• _Task requirements_
Using the listing below, retype exactly the lines starting at the one with "grey bowl [364,300,424,348]" and ending at the one with "red button [682,216,728,255]", and include both.

• _Material shown_
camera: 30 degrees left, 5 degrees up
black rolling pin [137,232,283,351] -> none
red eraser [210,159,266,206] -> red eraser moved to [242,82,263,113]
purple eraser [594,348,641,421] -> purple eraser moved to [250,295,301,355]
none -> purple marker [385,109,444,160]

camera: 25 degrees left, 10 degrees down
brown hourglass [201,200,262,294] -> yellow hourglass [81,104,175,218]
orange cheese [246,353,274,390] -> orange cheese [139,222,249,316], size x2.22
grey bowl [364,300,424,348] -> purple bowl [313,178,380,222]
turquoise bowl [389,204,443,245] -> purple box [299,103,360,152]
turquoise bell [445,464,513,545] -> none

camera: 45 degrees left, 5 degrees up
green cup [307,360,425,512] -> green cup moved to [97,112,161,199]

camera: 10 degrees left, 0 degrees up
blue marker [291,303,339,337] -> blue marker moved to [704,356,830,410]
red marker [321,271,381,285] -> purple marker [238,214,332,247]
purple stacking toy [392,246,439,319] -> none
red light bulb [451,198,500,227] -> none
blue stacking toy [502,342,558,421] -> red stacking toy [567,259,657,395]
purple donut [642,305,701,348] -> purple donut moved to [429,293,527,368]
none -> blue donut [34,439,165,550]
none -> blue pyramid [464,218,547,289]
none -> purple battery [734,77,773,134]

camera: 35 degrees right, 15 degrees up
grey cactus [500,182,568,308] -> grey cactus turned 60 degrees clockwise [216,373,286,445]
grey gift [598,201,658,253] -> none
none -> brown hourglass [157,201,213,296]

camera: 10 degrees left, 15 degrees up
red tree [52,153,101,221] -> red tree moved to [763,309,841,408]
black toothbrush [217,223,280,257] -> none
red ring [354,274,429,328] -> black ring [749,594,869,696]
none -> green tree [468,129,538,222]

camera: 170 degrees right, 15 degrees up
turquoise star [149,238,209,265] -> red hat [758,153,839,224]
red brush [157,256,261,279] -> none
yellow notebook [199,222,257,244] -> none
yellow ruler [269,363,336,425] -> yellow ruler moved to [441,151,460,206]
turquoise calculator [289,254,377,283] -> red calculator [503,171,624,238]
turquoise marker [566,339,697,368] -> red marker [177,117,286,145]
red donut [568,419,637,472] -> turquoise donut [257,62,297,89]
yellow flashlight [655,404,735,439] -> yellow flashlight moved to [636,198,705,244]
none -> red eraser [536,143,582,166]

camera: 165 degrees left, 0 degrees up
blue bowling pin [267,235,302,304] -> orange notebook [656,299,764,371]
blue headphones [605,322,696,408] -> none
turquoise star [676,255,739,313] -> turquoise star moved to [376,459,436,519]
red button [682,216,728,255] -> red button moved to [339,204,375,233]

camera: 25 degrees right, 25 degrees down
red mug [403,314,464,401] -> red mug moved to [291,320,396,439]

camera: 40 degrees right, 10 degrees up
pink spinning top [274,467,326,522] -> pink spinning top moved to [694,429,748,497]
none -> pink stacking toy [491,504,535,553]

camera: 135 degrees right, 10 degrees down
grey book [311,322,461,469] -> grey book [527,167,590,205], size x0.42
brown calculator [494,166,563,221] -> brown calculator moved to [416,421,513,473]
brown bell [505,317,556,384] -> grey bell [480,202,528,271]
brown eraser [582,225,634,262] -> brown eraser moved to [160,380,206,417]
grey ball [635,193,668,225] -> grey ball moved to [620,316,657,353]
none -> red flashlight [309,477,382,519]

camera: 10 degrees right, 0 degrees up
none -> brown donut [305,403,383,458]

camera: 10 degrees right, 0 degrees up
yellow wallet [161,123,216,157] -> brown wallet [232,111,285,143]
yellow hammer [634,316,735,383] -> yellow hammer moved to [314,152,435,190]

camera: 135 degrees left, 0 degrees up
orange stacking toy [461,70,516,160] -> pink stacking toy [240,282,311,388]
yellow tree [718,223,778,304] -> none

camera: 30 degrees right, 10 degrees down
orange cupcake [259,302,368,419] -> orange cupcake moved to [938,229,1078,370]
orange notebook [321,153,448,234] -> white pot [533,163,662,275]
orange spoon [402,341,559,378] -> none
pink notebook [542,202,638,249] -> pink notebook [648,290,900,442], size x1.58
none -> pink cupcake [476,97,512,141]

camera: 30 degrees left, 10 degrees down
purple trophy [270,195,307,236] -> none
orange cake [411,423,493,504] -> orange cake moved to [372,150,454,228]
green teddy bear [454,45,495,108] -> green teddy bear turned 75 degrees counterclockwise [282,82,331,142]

• _Answer box_
grey bowl [364,300,424,348] -> purple bowl [313,178,380,222]
turquoise bowl [389,204,443,245] -> purple box [299,103,360,152]
turquoise bell [445,464,513,545] -> none

camera: 45 degrees left, 5 degrees up
green cup [307,360,425,512] -> green cup moved to [97,112,161,199]

camera: 10 degrees left, 0 degrees up
blue marker [291,303,339,337] -> blue marker moved to [704,356,830,410]
red marker [321,271,381,285] -> purple marker [238,214,332,247]
purple stacking toy [392,246,439,319] -> none
red light bulb [451,198,500,227] -> none
blue stacking toy [502,342,558,421] -> red stacking toy [567,259,657,395]
purple donut [642,305,701,348] -> purple donut moved to [429,293,527,368]
none -> blue donut [34,439,165,550]
none -> blue pyramid [464,218,547,289]
none -> purple battery [734,77,773,134]

camera: 35 degrees right, 15 degrees up
grey cactus [500,182,568,308] -> grey cactus turned 60 degrees clockwise [216,373,286,445]
grey gift [598,201,658,253] -> none
none -> brown hourglass [157,201,213,296]

camera: 10 degrees left, 15 degrees up
red tree [52,153,101,221] -> red tree moved to [763,309,841,408]
black toothbrush [217,223,280,257] -> none
red ring [354,274,429,328] -> black ring [749,594,869,696]
none -> green tree [468,129,538,222]

camera: 170 degrees right, 15 degrees up
turquoise star [149,238,209,265] -> red hat [758,153,839,224]
red brush [157,256,261,279] -> none
yellow notebook [199,222,257,244] -> none
yellow ruler [269,363,336,425] -> yellow ruler moved to [441,151,460,206]
turquoise calculator [289,254,377,283] -> red calculator [503,171,624,238]
turquoise marker [566,339,697,368] -> red marker [177,117,286,145]
red donut [568,419,637,472] -> turquoise donut [257,62,297,89]
yellow flashlight [655,404,735,439] -> yellow flashlight moved to [636,198,705,244]
none -> red eraser [536,143,582,166]

camera: 165 degrees left, 0 degrees up
blue bowling pin [267,235,302,304] -> orange notebook [656,299,764,371]
blue headphones [605,322,696,408] -> none
turquoise star [676,255,739,313] -> turquoise star moved to [376,459,436,519]
red button [682,216,728,255] -> red button moved to [339,204,375,233]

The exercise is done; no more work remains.